=== SUPPLIED MATERIAL ===
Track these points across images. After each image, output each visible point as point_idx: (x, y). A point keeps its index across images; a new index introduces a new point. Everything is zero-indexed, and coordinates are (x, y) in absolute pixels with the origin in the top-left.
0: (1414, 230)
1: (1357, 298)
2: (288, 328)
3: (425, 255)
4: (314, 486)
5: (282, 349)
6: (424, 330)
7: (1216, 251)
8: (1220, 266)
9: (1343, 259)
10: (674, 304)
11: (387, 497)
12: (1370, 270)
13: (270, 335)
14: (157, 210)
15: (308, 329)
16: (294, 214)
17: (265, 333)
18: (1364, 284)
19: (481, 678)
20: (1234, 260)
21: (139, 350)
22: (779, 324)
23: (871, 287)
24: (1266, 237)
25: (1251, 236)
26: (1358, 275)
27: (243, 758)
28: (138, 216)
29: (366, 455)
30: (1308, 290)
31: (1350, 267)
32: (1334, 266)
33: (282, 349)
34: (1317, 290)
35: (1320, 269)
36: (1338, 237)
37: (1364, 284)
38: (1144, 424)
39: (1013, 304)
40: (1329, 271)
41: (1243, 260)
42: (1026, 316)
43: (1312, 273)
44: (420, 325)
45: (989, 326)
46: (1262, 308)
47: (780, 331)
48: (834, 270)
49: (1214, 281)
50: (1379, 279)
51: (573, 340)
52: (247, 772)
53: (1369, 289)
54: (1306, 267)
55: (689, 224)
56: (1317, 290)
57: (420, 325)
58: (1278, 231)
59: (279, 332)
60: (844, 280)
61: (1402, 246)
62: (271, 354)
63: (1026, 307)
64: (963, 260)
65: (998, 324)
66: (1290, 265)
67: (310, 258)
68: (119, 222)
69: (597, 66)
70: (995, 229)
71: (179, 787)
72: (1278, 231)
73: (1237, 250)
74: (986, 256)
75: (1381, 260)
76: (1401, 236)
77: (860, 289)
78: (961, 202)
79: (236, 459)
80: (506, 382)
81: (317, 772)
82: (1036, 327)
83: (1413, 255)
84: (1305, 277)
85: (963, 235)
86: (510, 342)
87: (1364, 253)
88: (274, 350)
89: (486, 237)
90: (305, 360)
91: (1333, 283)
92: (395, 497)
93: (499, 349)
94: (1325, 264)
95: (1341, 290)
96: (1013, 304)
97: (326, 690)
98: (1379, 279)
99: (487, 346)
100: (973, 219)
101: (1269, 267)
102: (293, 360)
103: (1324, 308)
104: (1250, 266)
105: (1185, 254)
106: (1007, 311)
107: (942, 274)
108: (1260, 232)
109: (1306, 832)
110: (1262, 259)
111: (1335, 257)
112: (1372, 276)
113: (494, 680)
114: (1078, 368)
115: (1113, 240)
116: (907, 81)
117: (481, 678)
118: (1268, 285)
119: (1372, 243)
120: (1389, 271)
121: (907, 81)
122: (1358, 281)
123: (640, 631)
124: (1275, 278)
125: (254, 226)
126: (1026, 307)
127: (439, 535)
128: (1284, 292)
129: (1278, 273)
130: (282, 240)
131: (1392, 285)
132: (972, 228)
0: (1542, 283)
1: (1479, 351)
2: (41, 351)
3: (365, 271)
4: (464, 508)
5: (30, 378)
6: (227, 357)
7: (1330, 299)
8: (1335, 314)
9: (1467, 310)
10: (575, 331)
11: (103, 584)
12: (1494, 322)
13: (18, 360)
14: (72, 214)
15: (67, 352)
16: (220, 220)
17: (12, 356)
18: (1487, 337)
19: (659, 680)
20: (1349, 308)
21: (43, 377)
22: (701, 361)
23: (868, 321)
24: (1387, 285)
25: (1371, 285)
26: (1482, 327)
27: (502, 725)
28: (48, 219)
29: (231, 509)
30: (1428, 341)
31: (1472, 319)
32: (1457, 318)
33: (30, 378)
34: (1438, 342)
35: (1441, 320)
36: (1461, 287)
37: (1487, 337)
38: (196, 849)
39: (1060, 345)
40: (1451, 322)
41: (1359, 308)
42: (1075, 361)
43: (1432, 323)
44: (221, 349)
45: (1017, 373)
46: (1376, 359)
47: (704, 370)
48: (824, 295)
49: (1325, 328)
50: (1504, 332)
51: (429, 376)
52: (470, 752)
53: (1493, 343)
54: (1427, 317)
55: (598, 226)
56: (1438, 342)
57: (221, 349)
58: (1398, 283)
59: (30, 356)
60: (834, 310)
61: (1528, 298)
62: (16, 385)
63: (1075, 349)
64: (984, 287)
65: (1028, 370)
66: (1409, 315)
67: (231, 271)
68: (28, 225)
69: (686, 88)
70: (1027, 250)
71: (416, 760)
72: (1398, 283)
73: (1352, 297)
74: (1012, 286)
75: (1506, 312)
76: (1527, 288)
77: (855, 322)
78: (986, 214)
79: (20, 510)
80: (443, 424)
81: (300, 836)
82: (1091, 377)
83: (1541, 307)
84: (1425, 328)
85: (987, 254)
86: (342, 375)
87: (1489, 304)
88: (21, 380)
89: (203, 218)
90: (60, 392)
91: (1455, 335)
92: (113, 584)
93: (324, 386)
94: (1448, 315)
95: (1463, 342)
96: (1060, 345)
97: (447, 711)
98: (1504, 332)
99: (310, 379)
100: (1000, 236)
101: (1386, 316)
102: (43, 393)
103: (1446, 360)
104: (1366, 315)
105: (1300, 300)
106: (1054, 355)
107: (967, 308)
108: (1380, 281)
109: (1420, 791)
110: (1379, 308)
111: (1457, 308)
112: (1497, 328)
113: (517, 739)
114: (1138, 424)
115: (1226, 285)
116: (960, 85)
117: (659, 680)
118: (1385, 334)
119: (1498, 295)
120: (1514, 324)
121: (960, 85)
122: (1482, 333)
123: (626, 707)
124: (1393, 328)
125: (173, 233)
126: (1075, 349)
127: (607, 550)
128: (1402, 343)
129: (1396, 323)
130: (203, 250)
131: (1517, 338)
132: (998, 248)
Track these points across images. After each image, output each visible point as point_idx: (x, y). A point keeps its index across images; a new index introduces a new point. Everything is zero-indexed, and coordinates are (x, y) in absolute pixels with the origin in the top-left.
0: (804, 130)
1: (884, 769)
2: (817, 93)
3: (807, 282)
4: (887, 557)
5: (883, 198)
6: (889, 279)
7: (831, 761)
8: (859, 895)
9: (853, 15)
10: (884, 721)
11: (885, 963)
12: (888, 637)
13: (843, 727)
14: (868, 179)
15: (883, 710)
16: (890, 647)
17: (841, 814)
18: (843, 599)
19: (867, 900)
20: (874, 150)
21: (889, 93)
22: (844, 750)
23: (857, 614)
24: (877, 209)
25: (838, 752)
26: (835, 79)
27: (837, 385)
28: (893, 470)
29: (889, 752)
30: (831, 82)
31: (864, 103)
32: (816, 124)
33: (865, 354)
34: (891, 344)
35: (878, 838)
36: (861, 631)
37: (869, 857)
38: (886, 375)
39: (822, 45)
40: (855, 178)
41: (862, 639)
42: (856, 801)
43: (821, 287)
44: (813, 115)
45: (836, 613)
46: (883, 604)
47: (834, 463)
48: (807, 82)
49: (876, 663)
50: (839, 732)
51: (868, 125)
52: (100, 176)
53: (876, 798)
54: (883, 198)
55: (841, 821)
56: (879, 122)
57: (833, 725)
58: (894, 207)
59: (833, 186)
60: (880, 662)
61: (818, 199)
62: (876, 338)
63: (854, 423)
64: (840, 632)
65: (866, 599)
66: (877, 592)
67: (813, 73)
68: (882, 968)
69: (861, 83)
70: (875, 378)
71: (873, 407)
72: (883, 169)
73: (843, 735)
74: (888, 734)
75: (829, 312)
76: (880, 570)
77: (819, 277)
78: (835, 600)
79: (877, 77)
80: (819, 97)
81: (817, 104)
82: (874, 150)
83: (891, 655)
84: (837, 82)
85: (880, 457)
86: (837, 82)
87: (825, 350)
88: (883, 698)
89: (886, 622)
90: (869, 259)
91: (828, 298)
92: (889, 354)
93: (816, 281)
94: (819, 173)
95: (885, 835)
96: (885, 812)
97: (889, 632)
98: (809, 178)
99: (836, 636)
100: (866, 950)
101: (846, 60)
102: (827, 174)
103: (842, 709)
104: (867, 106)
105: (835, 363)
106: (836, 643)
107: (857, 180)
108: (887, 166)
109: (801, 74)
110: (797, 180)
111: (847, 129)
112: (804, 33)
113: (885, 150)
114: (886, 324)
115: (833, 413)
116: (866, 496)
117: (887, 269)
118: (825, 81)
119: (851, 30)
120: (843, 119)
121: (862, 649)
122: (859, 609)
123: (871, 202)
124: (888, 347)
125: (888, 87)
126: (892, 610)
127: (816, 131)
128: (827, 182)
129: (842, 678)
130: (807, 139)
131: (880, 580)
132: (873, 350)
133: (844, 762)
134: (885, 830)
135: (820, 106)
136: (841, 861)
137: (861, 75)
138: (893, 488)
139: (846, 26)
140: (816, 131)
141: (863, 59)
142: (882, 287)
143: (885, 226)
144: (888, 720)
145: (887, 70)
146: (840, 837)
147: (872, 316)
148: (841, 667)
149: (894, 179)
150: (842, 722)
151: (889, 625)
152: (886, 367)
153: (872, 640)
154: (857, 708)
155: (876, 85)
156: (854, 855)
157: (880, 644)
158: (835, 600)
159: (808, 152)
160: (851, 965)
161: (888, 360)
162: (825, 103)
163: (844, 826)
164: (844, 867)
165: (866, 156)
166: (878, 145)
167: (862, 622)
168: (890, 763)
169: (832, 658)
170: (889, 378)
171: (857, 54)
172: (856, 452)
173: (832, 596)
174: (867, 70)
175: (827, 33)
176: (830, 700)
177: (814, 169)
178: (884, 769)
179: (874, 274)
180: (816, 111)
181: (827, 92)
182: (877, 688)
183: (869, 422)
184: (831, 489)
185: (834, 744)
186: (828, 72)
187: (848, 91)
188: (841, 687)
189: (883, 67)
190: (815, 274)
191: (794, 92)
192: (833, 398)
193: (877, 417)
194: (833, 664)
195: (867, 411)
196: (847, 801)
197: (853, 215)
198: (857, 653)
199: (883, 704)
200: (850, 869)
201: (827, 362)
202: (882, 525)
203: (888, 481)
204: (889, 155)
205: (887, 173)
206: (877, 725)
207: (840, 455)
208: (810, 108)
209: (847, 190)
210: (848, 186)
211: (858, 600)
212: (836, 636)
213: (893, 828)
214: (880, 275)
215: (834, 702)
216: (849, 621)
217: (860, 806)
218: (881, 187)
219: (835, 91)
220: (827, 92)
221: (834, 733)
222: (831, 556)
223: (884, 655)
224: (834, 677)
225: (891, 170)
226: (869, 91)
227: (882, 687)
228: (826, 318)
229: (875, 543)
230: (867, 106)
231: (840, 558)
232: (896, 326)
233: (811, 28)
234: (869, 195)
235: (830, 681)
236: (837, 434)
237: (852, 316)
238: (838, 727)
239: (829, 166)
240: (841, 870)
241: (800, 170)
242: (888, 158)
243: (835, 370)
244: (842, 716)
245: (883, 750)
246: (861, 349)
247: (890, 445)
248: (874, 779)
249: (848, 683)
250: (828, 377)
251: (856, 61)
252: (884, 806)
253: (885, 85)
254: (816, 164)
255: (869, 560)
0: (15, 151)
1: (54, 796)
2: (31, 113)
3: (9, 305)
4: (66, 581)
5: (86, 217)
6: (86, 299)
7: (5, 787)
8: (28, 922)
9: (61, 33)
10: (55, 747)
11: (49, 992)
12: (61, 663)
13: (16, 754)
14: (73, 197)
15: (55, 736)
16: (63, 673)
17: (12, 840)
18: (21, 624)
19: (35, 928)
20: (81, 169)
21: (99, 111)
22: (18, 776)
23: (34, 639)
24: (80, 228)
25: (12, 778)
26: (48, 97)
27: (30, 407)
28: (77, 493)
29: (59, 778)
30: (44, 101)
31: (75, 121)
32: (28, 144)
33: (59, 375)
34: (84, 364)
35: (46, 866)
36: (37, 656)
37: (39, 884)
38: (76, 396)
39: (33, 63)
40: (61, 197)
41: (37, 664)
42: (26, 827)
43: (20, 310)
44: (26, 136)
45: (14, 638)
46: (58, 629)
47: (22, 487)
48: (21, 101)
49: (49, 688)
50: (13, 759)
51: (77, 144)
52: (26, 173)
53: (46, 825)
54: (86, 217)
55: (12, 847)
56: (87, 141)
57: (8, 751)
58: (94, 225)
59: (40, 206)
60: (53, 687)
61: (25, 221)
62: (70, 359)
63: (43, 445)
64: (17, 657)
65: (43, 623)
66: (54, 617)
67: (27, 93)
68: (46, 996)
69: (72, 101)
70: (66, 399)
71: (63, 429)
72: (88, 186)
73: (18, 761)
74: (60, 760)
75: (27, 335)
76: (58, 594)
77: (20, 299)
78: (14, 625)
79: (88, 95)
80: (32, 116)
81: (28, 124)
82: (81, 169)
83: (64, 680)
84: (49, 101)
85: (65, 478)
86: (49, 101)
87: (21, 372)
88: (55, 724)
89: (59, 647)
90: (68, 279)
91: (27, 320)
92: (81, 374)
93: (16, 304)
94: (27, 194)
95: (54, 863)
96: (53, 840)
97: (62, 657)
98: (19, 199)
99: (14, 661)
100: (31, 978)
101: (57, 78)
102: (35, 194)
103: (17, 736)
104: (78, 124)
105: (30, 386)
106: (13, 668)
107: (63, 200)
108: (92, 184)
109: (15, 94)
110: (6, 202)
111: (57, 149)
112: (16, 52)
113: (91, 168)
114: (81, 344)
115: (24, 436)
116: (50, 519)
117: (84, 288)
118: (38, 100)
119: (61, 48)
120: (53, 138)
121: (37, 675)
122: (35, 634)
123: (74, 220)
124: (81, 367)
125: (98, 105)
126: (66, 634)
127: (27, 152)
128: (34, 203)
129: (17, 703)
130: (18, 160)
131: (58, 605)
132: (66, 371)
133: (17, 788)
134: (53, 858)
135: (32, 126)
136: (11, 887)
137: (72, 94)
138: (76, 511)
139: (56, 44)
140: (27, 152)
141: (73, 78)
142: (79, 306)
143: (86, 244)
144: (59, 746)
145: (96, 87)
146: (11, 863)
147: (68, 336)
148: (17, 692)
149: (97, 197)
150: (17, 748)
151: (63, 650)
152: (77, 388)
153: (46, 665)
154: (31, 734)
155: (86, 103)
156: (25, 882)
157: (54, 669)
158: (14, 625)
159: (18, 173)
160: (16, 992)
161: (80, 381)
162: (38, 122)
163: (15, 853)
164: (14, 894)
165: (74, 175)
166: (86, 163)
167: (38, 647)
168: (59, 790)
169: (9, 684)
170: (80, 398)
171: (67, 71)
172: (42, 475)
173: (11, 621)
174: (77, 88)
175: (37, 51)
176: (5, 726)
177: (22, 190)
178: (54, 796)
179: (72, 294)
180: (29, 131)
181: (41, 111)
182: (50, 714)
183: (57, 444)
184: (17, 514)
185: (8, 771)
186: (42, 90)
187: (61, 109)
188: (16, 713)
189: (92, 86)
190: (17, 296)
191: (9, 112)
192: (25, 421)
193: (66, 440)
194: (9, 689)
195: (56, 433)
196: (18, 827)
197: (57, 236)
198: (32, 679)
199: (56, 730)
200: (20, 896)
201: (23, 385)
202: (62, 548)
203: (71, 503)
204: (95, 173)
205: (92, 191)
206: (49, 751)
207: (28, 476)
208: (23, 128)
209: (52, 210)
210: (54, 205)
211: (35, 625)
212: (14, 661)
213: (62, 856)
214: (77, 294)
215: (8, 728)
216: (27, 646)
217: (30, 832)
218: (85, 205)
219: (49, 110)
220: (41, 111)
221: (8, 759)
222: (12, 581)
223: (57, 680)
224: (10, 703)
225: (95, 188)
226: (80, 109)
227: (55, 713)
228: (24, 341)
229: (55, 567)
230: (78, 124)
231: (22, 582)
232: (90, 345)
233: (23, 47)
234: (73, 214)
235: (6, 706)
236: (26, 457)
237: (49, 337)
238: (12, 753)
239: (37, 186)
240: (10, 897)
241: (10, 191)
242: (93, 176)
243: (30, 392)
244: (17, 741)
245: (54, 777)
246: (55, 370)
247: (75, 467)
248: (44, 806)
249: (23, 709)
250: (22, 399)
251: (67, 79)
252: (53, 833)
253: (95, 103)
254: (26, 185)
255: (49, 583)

=== WORK REQUIRED ===
Duplicate the listing from its first line up to and including the line with "130: (282, 240)".

=== CORRECT RESPONSE ===
Track these points across images. After each image, output each visible point as point_idx: (x, y). A point keeps its index across images; a new index introduces a new point. Everything is zero-indexed, and coordinates are (x, y) in absolute pixels with the origin in the top-left.
0: (1414, 230)
1: (1357, 298)
2: (288, 328)
3: (425, 255)
4: (314, 486)
5: (282, 349)
6: (424, 330)
7: (1216, 251)
8: (1220, 266)
9: (1343, 259)
10: (674, 304)
11: (387, 497)
12: (1370, 270)
13: (270, 335)
14: (157, 210)
15: (308, 329)
16: (294, 214)
17: (265, 333)
18: (1364, 284)
19: (481, 678)
20: (1234, 260)
21: (139, 350)
22: (779, 324)
23: (871, 287)
24: (1266, 237)
25: (1251, 236)
26: (1358, 275)
27: (243, 758)
28: (138, 216)
29: (366, 455)
30: (1308, 290)
31: (1350, 267)
32: (1334, 266)
33: (282, 349)
34: (1317, 290)
35: (1320, 269)
36: (1338, 237)
37: (1364, 284)
38: (1144, 424)
39: (1013, 304)
40: (1329, 271)
41: (1243, 260)
42: (1026, 316)
43: (1312, 273)
44: (420, 325)
45: (989, 326)
46: (1262, 308)
47: (780, 331)
48: (834, 270)
49: (1214, 281)
50: (1379, 279)
51: (573, 340)
52: (247, 772)
53: (1369, 289)
54: (1306, 267)
55: (689, 224)
56: (1317, 290)
57: (420, 325)
58: (1278, 231)
59: (279, 332)
60: (844, 280)
61: (1402, 246)
62: (271, 354)
63: (1026, 307)
64: (963, 260)
65: (998, 324)
66: (1290, 265)
67: (310, 258)
68: (119, 222)
69: (597, 66)
70: (995, 229)
71: (179, 787)
72: (1278, 231)
73: (1237, 250)
74: (986, 256)
75: (1381, 260)
76: (1401, 236)
77: (860, 289)
78: (961, 202)
79: (236, 459)
80: (506, 382)
81: (317, 772)
82: (1036, 327)
83: (1413, 255)
84: (1305, 277)
85: (963, 235)
86: (510, 342)
87: (1364, 253)
88: (274, 350)
89: (486, 237)
90: (305, 360)
91: (1333, 283)
92: (395, 497)
93: (499, 349)
94: (1325, 264)
95: (1341, 290)
96: (1013, 304)
97: (326, 690)
98: (1379, 279)
99: (487, 346)
100: (973, 219)
101: (1269, 267)
102: (293, 360)
103: (1324, 308)
104: (1250, 266)
105: (1185, 254)
106: (1007, 311)
107: (942, 274)
108: (1260, 232)
109: (1306, 832)
110: (1262, 259)
111: (1335, 257)
112: (1372, 276)
113: (494, 680)
114: (1078, 368)
115: (1113, 240)
116: (907, 81)
117: (481, 678)
118: (1268, 285)
119: (1372, 243)
120: (1389, 271)
121: (907, 81)
122: (1358, 281)
123: (640, 631)
124: (1275, 278)
125: (254, 226)
126: (1026, 307)
127: (439, 535)
128: (1284, 292)
129: (1278, 273)
130: (282, 240)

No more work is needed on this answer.